#### Exercise directions
Report each line of the listing that carries the word "JACK".
Segment Open
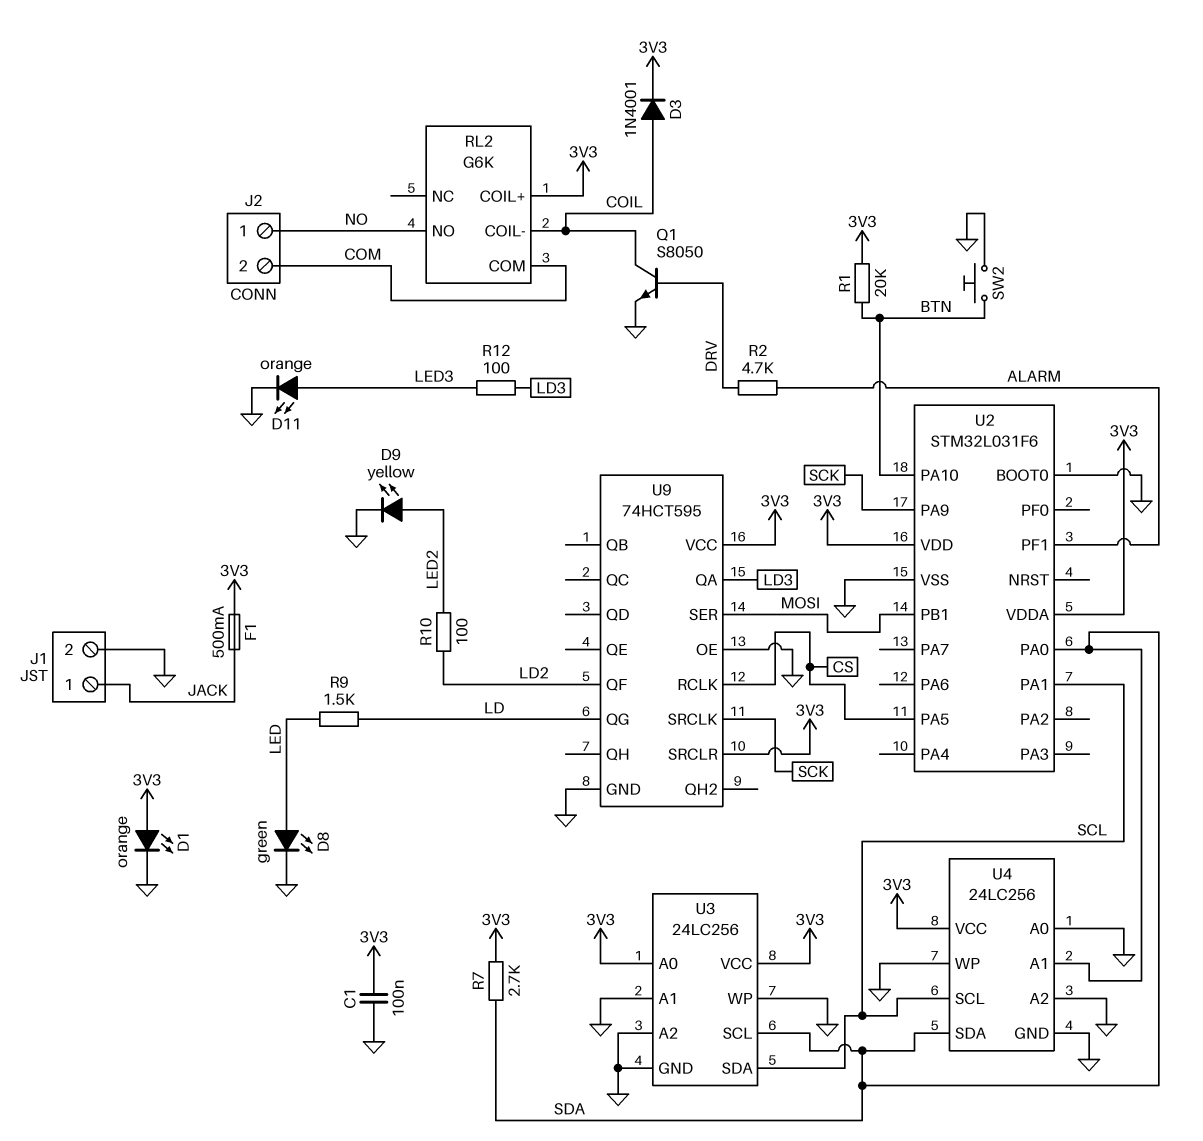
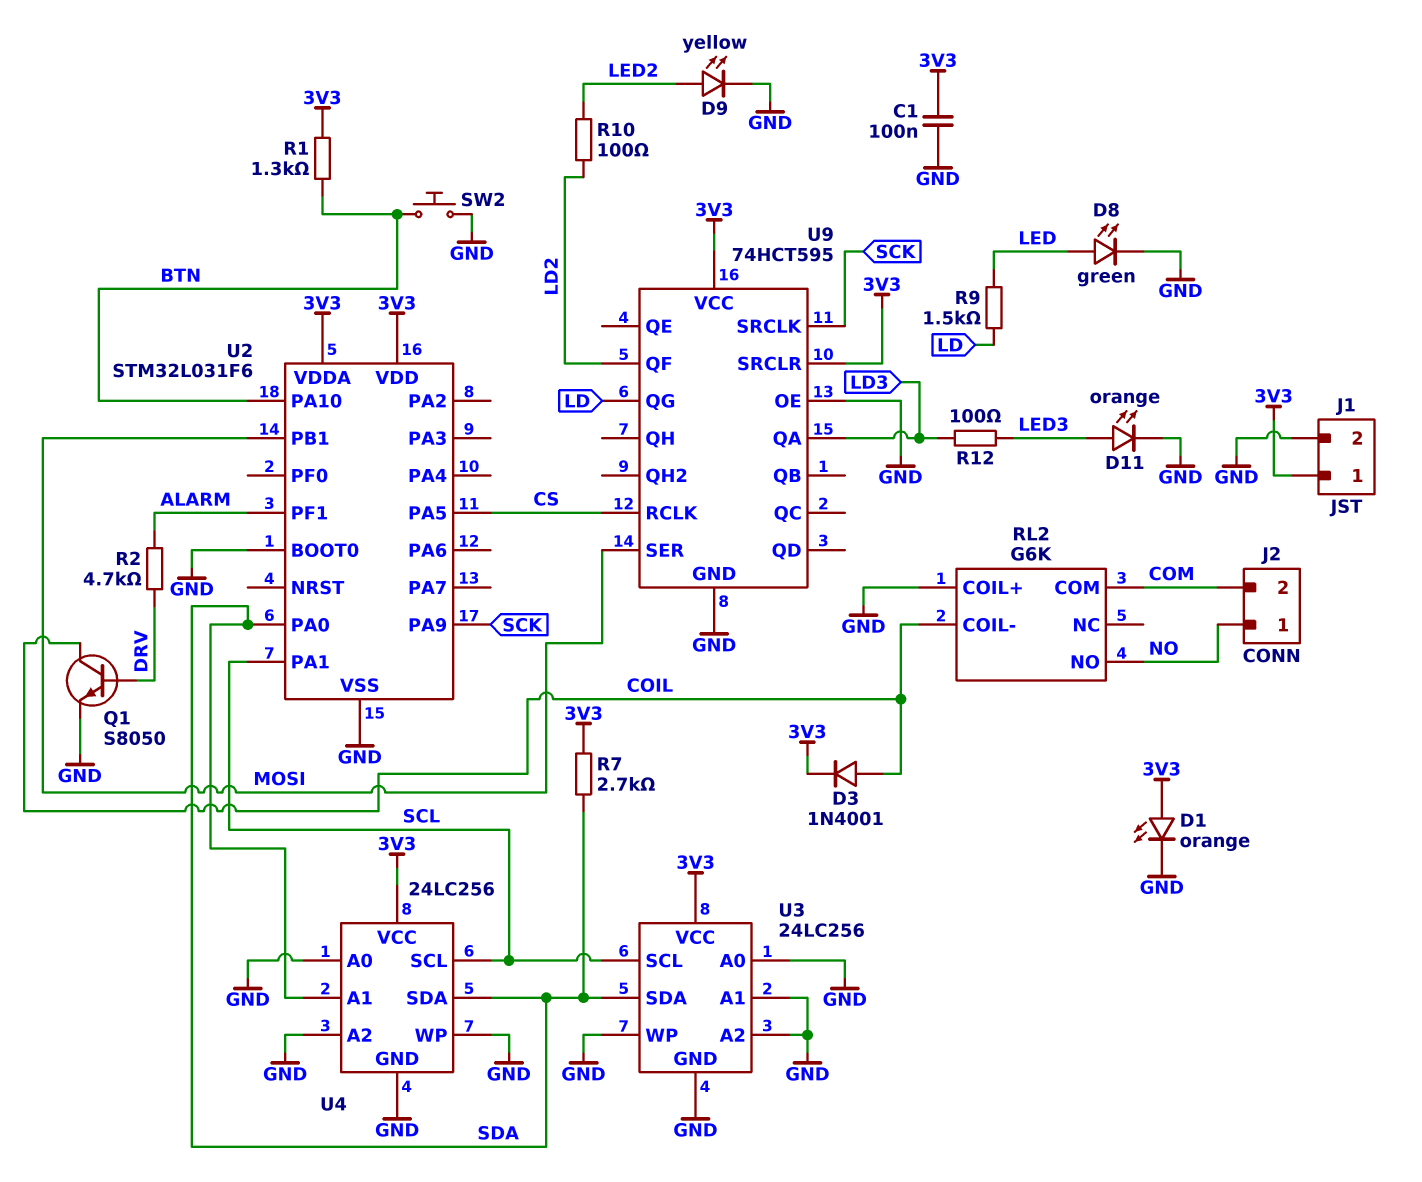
F1: 500mA (3V3, JACK) -> none
J1 pin 1: JACK -> 3V3
R1: 20k (3V3, BTN) -> 1.3k (3V3, BTN)
RL2 pin COIL+: 3V3 -> GND
U3 pin A0: 3V3 -> GND
U3 pin SCL: SDA -> SCL
U3 pin SDA: SCL -> SDA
Segment Closed
#### Response to the task
F1: 500mA (3V3, JACK) -> none
J1 pin 1: JACK -> 3V3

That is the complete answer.